▸ Work instruction: For this exercise, reproduce the entries below exactly, but only from the line containing "SW2: button (DGND, U4/RA4)" through the line containing "C7: 3.3uF (plus", both included.

─── Supplied material ───

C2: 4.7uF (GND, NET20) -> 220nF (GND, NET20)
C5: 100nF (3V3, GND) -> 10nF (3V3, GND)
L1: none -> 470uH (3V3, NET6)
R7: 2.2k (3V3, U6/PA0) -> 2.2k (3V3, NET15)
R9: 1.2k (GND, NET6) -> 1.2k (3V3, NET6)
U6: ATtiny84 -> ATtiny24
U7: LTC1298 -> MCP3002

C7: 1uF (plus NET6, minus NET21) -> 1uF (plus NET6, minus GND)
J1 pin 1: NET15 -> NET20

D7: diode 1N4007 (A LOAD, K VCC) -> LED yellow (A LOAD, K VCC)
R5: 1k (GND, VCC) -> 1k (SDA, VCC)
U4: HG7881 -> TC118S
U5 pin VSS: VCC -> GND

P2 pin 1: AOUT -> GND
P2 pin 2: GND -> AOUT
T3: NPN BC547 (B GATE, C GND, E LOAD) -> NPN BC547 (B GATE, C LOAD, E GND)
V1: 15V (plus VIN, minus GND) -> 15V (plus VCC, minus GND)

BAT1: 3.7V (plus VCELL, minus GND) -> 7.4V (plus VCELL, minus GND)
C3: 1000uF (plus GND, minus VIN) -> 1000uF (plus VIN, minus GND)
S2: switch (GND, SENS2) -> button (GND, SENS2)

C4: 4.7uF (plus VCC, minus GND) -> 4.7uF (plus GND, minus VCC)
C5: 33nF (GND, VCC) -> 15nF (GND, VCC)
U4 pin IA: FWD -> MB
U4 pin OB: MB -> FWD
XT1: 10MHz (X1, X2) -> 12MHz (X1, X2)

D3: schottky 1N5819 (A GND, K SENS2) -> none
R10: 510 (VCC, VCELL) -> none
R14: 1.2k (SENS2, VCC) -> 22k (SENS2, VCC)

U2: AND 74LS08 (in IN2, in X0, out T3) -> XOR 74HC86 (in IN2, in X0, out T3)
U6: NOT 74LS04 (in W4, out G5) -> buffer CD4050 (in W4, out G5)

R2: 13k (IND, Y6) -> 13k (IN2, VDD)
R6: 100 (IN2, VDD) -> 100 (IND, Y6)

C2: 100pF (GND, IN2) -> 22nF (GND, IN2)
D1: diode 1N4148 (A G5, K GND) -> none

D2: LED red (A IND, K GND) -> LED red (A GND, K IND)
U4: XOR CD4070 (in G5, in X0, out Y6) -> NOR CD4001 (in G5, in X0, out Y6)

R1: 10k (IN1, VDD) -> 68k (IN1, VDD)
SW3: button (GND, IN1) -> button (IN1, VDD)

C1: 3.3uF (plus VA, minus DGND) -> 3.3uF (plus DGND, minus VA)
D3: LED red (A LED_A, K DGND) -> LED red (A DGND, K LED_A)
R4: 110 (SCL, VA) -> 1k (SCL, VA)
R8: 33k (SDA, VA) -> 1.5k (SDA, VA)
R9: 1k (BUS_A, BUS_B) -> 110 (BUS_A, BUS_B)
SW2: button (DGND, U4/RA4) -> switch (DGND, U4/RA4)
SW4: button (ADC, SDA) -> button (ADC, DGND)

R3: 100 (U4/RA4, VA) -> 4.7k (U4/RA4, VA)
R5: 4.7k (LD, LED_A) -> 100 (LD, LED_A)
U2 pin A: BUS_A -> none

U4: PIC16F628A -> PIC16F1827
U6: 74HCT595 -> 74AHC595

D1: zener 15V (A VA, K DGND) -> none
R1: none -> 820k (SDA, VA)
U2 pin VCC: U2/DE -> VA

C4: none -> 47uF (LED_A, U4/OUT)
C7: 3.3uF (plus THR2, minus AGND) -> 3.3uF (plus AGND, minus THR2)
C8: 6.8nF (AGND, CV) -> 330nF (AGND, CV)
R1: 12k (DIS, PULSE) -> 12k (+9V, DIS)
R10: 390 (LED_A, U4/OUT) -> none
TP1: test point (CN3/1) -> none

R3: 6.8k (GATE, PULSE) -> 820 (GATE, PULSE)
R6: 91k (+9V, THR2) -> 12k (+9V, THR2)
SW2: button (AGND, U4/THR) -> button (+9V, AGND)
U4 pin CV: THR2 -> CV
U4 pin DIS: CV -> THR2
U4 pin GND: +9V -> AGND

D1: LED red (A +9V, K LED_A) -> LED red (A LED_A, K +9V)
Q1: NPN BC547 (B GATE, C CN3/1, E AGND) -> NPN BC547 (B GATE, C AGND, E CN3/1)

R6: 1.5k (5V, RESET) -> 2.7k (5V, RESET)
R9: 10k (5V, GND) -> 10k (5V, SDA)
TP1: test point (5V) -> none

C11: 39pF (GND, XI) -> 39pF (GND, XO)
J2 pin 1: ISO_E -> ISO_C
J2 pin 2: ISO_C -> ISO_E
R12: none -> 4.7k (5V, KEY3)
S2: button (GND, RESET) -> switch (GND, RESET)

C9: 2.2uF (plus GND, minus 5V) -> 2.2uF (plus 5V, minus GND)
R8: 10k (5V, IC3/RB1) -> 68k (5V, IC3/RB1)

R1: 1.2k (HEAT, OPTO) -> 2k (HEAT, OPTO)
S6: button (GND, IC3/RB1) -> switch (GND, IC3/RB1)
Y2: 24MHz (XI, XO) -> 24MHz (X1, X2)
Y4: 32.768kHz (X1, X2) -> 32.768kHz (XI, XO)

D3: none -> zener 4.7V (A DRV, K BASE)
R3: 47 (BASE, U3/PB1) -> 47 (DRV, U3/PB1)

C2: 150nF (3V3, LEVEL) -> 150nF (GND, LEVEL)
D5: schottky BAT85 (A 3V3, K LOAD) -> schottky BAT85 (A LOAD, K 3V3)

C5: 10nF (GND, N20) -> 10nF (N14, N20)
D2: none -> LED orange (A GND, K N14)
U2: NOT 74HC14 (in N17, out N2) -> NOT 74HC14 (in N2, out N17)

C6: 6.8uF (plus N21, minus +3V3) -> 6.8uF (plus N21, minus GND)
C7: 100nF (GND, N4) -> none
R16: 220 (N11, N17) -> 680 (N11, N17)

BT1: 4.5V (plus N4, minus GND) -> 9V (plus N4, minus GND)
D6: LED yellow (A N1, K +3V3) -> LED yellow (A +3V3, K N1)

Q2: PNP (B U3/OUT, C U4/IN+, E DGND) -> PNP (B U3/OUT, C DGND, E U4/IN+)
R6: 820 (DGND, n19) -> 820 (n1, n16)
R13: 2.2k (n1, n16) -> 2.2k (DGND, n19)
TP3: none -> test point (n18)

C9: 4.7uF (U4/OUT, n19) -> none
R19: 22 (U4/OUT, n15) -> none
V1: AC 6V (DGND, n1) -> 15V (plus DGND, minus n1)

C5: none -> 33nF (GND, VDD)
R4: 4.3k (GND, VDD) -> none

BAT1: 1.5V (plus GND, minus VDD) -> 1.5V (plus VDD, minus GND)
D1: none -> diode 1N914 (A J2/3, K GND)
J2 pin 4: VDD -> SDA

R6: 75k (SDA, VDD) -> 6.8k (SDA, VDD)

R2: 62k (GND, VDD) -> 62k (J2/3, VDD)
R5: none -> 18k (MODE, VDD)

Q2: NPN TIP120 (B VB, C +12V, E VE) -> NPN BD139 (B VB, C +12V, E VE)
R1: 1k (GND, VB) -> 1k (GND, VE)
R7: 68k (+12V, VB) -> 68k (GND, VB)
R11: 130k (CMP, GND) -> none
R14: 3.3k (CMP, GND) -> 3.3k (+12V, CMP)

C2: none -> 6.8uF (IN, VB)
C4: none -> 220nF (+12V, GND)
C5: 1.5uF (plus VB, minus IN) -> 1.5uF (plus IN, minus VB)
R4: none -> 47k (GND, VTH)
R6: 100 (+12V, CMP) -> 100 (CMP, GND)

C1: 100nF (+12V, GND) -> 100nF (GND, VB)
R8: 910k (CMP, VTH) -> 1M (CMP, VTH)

───

▸ Response to the exercise:
SW2: button (DGND, U4/RA4) -> switch (DGND, U4/RA4)
SW4: button (ADC, SDA) -> button (ADC, DGND)

R3: 100 (U4/RA4, VA) -> 4.7k (U4/RA4, VA)
R5: 4.7k (LD, LED_A) -> 100 (LD, LED_A)
U2 pin A: BUS_A -> none

U4: PIC16F628A -> PIC16F1827
U6: 74HCT595 -> 74AHC595

D1: zener 15V (A VA, K DGND) -> none
R1: none -> 820k (SDA, VA)
U2 pin VCC: U2/DE -> VA

C4: none -> 47uF (LED_A, U4/OUT)
C7: 3.3uF (plus THR2, minus AGND) -> 3.3uF (plus AGND, minus THR2)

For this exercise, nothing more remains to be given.